### MATERIAL SHOWN
BEGIN

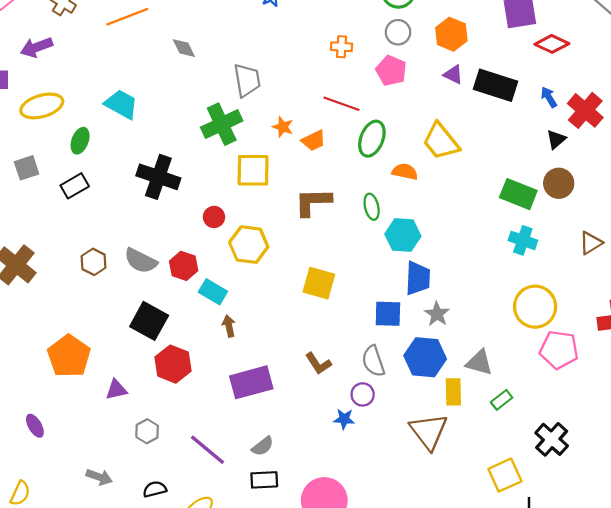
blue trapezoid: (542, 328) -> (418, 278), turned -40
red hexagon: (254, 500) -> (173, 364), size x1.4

END
BEGIN

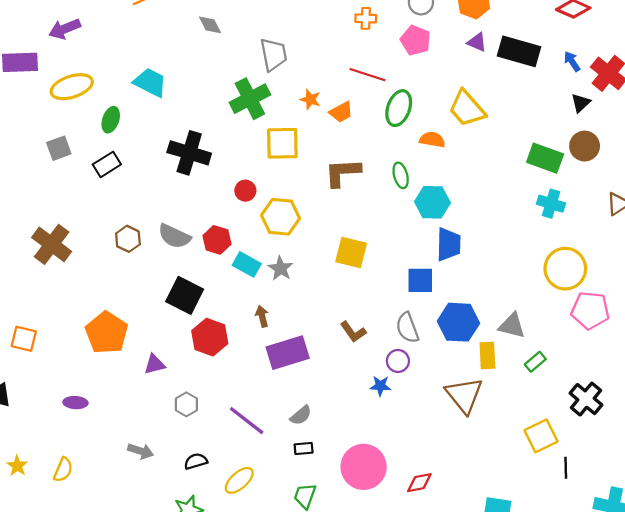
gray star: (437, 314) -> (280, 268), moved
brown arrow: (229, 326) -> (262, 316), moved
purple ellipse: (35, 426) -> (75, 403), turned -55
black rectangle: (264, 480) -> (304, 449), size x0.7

END
BEGIN

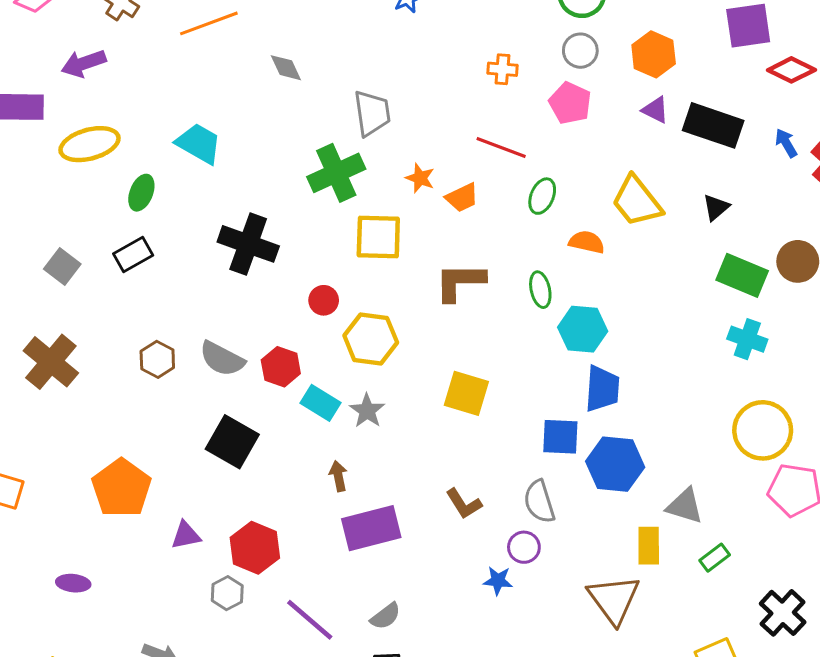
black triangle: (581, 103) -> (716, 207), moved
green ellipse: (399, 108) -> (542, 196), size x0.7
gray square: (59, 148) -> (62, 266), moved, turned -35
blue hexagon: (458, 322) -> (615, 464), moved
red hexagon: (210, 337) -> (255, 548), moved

END

### WHAT THE EXERCISE ASKS
Beginning at the line above that contains "brown arrow: (229, 326) -> (262, 316), moved", return each line exactly through the line that contains "black rectangle: (264, 480)", and no others.

### RESPONSE FOR THIS EXERCISE
brown arrow: (229, 326) -> (262, 316), moved
purple ellipse: (35, 426) -> (75, 403), turned -55
black rectangle: (264, 480) -> (304, 449), size x0.7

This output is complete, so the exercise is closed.